***** Dataset content *****

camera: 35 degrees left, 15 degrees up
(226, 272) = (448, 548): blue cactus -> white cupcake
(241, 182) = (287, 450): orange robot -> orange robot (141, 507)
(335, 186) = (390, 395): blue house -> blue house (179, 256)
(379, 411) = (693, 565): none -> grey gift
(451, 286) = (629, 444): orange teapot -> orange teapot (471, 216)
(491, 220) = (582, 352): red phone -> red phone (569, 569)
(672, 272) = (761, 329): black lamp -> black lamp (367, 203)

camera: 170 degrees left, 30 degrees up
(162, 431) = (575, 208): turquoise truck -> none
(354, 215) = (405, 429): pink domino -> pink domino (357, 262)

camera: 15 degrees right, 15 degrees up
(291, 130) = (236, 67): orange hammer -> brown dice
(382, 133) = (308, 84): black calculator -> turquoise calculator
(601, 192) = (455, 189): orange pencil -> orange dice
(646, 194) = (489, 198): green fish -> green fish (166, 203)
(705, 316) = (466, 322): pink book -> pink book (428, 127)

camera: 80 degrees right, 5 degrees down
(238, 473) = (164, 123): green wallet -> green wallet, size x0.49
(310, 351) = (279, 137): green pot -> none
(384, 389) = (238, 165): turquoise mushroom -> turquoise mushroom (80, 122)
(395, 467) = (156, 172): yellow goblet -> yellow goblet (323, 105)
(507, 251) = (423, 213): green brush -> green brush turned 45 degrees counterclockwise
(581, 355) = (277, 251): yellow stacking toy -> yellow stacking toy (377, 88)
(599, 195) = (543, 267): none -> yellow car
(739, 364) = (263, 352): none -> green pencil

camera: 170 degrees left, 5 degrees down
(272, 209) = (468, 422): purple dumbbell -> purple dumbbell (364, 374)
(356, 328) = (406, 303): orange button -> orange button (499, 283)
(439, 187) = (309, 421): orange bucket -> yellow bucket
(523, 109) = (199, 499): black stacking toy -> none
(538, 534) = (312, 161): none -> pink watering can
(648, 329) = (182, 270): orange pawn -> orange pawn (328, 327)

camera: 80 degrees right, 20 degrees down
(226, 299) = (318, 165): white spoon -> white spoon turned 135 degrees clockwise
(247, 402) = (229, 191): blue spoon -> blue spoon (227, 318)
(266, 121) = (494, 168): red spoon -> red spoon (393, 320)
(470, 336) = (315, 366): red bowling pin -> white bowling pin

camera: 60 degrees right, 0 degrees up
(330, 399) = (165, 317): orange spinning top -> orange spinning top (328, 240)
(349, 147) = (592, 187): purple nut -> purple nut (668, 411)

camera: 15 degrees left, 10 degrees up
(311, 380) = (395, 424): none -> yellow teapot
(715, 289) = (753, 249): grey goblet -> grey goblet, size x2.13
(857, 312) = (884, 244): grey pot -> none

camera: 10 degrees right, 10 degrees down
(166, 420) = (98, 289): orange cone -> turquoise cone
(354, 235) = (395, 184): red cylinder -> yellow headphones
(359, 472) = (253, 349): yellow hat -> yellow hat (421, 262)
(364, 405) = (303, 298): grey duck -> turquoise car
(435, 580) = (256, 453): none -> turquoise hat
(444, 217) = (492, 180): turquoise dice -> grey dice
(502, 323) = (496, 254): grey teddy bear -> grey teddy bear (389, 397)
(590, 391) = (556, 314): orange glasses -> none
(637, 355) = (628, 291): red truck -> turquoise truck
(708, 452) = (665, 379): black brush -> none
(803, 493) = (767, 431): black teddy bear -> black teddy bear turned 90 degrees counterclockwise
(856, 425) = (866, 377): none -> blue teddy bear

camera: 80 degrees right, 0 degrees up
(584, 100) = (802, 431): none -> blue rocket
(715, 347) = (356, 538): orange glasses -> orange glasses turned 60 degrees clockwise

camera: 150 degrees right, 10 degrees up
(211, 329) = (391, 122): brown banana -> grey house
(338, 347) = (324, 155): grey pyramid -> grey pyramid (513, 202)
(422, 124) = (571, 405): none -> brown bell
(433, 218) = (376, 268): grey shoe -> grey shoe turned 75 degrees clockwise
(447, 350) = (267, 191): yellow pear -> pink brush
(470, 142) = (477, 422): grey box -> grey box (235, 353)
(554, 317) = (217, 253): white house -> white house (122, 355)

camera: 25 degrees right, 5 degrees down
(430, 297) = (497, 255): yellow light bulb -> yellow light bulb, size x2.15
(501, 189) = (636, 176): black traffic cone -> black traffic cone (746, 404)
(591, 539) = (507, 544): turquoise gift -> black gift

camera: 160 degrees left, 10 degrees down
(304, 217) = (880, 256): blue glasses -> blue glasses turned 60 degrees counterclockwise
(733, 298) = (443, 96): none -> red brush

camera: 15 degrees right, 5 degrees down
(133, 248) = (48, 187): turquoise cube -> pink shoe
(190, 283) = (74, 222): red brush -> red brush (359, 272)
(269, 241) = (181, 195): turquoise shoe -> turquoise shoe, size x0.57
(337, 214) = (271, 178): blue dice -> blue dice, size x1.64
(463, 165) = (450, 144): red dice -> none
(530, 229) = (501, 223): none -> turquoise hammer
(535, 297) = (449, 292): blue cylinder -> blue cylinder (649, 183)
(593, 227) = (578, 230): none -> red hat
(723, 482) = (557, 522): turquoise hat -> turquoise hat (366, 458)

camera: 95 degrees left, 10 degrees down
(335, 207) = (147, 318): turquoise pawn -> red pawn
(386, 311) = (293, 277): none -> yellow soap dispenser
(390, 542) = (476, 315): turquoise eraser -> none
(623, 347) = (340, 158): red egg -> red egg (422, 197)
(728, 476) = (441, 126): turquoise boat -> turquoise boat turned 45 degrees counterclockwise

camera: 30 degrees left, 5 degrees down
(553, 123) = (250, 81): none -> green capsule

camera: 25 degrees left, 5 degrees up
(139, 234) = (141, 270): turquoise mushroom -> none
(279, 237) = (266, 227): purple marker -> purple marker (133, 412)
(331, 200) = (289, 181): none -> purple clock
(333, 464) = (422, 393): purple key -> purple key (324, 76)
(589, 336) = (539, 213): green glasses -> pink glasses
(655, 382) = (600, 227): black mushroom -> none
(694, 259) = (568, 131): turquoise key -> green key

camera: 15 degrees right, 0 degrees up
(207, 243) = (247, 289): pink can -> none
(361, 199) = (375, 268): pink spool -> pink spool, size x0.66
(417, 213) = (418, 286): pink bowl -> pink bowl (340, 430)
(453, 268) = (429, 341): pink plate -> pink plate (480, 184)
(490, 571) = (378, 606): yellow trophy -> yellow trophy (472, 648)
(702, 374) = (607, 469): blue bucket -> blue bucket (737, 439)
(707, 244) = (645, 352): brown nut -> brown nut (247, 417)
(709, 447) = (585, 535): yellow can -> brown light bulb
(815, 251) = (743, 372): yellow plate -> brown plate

*****

* _Task directions_
Starting at the line that has "camera: 80 degrees right, 20 degrees down" in the records above, restate word for word every line until the one that has "(715, 289) = (753, 249): grey", and include that one as well.

* _Solution for this exercise_
camera: 80 degrees right, 20 degrees down
(226, 299) = (318, 165): white spoon -> white spoon turned 135 degrees clockwise
(247, 402) = (229, 191): blue spoon -> blue spoon (227, 318)
(266, 121) = (494, 168): red spoon -> red spoon (393, 320)
(470, 336) = (315, 366): red bowling pin -> white bowling pin

camera: 60 degrees right, 0 degrees up
(330, 399) = (165, 317): orange spinning top -> orange spinning top (328, 240)
(349, 147) = (592, 187): purple nut -> purple nut (668, 411)

camera: 15 degrees left, 10 degrees up
(311, 380) = (395, 424): none -> yellow teapot
(715, 289) = (753, 249): grey goblet -> grey goblet, size x2.13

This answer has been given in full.